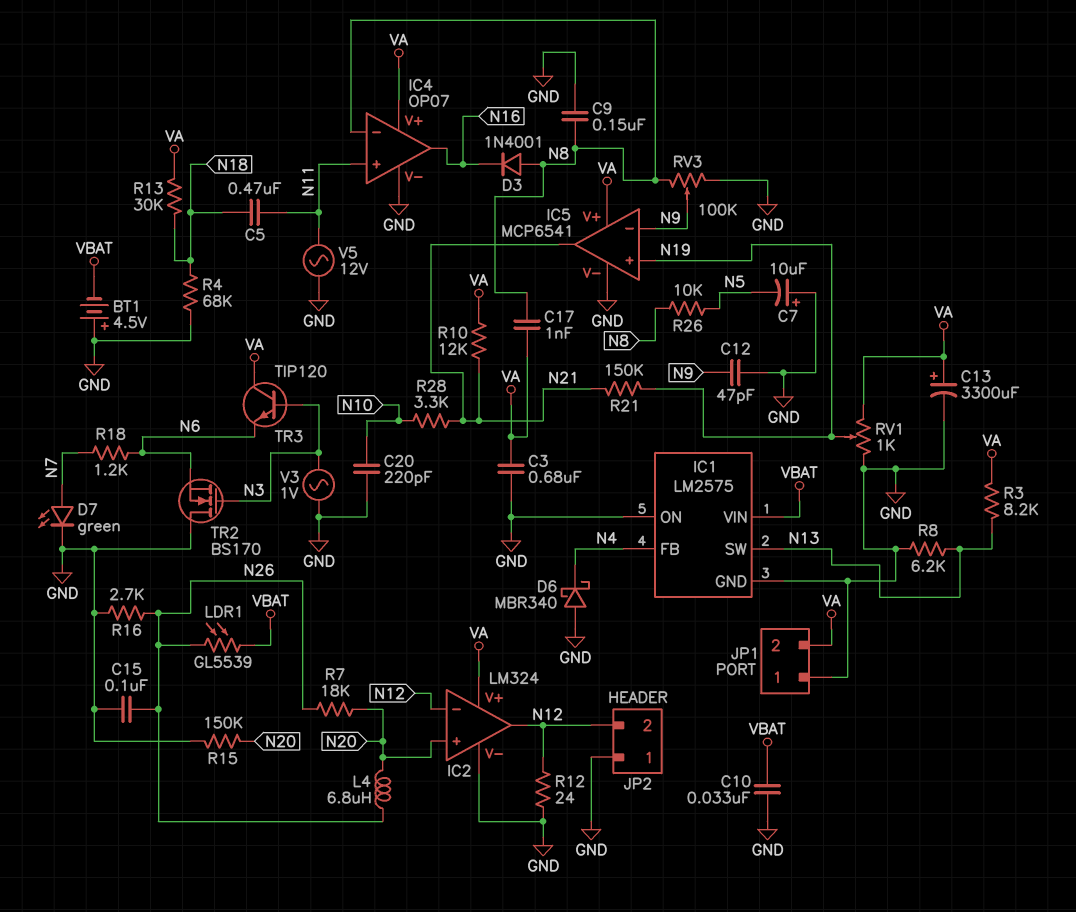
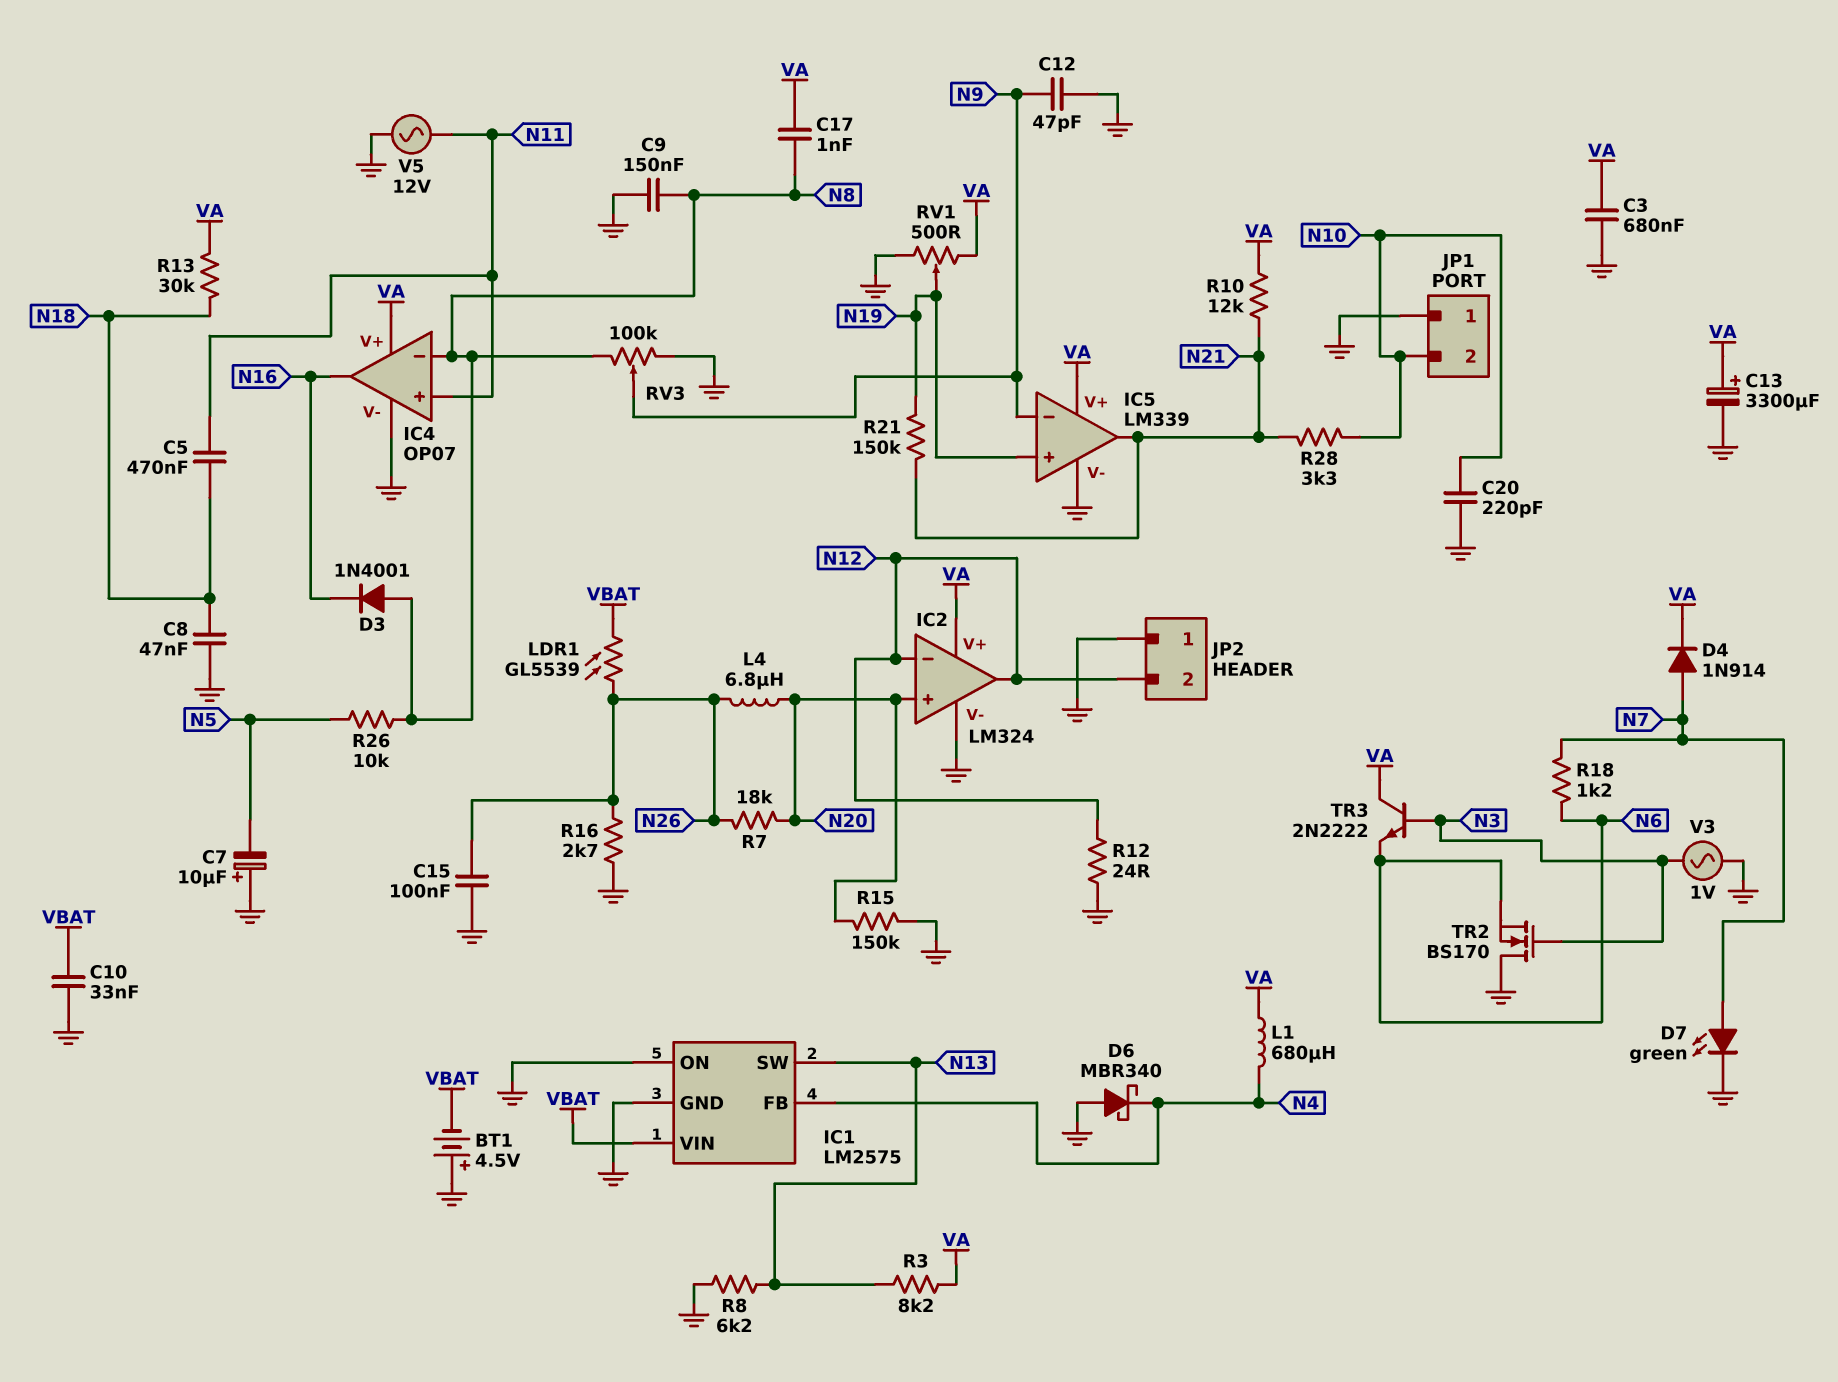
C8: none -> 47nF (GND, N18)
D4: none -> diode 1N914 (A N7, K VA)
IC5: MCP6541 -> LM339
JP1 pin 2: VA -> N10
L1: none -> 680uH (N4, VA)
R4: 68k (GND, N18) -> none
RV1: 1k (GND, VA, wiper N19) -> 500 (GND, VA, wiper N19)
TR3: NPN TIP120 (B N3, C VA, E N6) -> NPN 2N2222 (B N3, C VA, E N6)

##############################

**What you are asked to do:**
Print all the lines above exactly as they are, but without the pictures.

**Response area:**
C8: none -> 47nF (GND, N18)
D4: none -> diode 1N914 (A N7, K VA)
IC5: MCP6541 -> LM339
JP1 pin 2: VA -> N10
L1: none -> 680uH (N4, VA)
R4: 68k (GND, N18) -> none
RV1: 1k (GND, VA, wiper N19) -> 500 (GND, VA, wiper N19)
TR3: NPN TIP120 (B N3, C VA, E N6) -> NPN 2N2222 (B N3, C VA, E N6)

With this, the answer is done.